[Dataset items]
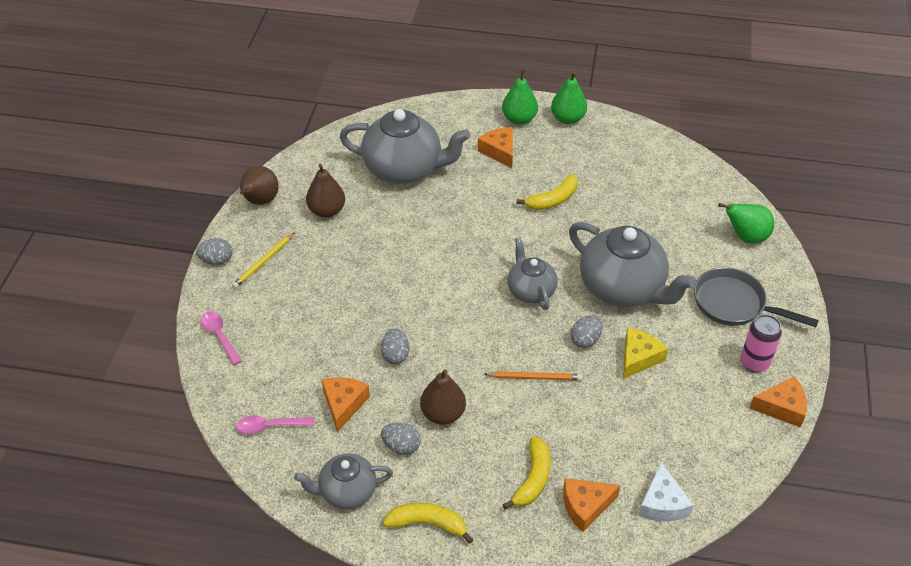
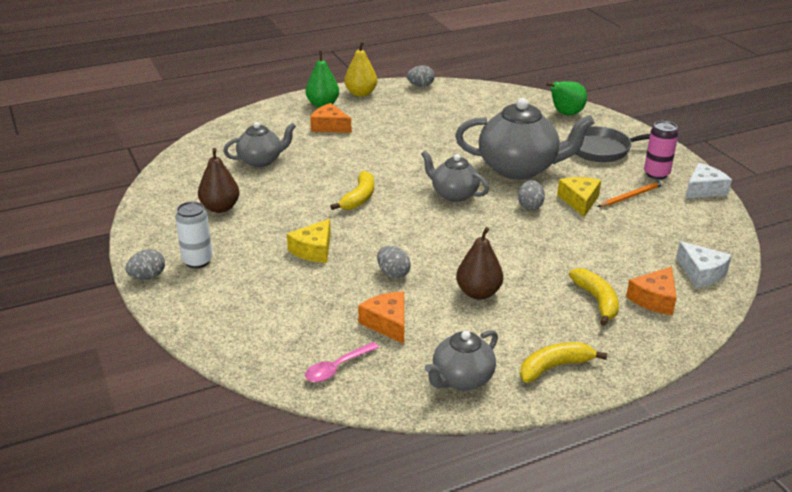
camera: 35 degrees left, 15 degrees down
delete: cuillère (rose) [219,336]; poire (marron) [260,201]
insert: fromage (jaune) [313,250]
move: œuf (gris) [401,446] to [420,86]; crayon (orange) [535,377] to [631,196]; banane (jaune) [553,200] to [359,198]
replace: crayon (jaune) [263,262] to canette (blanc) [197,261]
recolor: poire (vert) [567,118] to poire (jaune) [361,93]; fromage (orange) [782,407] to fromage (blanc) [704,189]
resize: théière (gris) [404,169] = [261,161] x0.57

[Task brief]
In the copy, omit the pictures and reproduce every entry exactly.

[Written response]
camera: 35 degrees left, 15 degrees down
delete: cuillère (rose) [219,336]; poire (marron) [260,201]
insert: fromage (jaune) [313,250]
move: œuf (gris) [401,446] to [420,86]; crayon (orange) [535,377] to [631,196]; banane (jaune) [553,200] to [359,198]
replace: crayon (jaune) [263,262] to canette (blanc) [197,261]
recolor: poire (vert) [567,118] to poire (jaune) [361,93]; fromage (orange) [782,407] to fromage (blanc) [704,189]
resize: théière (gris) [404,169] = [261,161] x0.57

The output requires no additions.